TASK TO COMPLETE:
Print every record exactly.

AVAILABLE DATA:
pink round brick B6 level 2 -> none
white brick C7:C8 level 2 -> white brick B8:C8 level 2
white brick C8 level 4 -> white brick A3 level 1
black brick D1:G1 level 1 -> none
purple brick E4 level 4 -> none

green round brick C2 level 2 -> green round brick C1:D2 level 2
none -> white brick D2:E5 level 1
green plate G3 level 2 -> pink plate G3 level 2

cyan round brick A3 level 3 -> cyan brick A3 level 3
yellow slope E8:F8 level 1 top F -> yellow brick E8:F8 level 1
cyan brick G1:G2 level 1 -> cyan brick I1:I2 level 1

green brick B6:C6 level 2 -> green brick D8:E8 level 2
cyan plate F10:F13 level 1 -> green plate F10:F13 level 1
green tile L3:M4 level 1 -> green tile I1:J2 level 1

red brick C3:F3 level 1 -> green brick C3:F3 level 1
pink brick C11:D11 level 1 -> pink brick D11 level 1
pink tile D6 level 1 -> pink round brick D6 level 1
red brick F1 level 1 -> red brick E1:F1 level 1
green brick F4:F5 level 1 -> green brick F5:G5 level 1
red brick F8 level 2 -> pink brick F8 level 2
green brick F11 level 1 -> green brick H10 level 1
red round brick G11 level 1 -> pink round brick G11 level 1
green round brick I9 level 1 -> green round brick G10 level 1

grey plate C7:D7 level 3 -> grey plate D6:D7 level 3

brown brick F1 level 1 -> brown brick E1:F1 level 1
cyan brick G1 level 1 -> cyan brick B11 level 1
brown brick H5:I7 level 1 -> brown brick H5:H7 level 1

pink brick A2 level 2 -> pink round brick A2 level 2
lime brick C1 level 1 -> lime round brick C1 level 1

RESULT:
pink round brick B6 level 2 -> none
white brick C7:C8 level 2 -> white brick B8:C8 level 2
white brick C8 level 4 -> white brick A3 level 1
black brick D1:G1 level 1 -> none
purple brick E4 level 4 -> none

green round brick C2 level 2 -> green round brick C1:D2 level 2
none -> white brick D2:E5 level 1
green plate G3 level 2 -> pink plate G3 level 2

cyan round brick A3 level 3 -> cyan brick A3 level 3
yellow slope E8:F8 level 1 top F -> yellow brick E8:F8 level 1
cyan brick G1:G2 level 1 -> cyan brick I1:I2 level 1

green brick B6:C6 level 2 -> green brick D8:E8 level 2
cyan plate F10:F13 level 1 -> green plate F10:F13 level 1
green tile L3:M4 level 1 -> green tile I1:J2 level 1

red brick C3:F3 level 1 -> green brick C3:F3 level 1
pink brick C11:D11 level 1 -> pink brick D11 level 1
pink tile D6 level 1 -> pink round brick D6 level 1
red brick F1 level 1 -> red brick E1:F1 level 1
green brick F4:F5 level 1 -> green brick F5:G5 level 1
red brick F8 level 2 -> pink brick F8 level 2
green brick F11 level 1 -> green brick H10 level 1
red round brick G11 level 1 -> pink round brick G11 level 1
green round brick I9 level 1 -> green round brick G10 level 1

grey plate C7:D7 level 3 -> grey plate D6:D7 level 3

brown brick F1 level 1 -> brown brick E1:F1 level 1
cyan brick G1 level 1 -> cyan brick B11 level 1
brown brick H5:I7 level 1 -> brown brick H5:H7 level 1

pink brick A2 level 2 -> pink round brick A2 level 2
lime brick C1 level 1 -> lime round brick C1 level 1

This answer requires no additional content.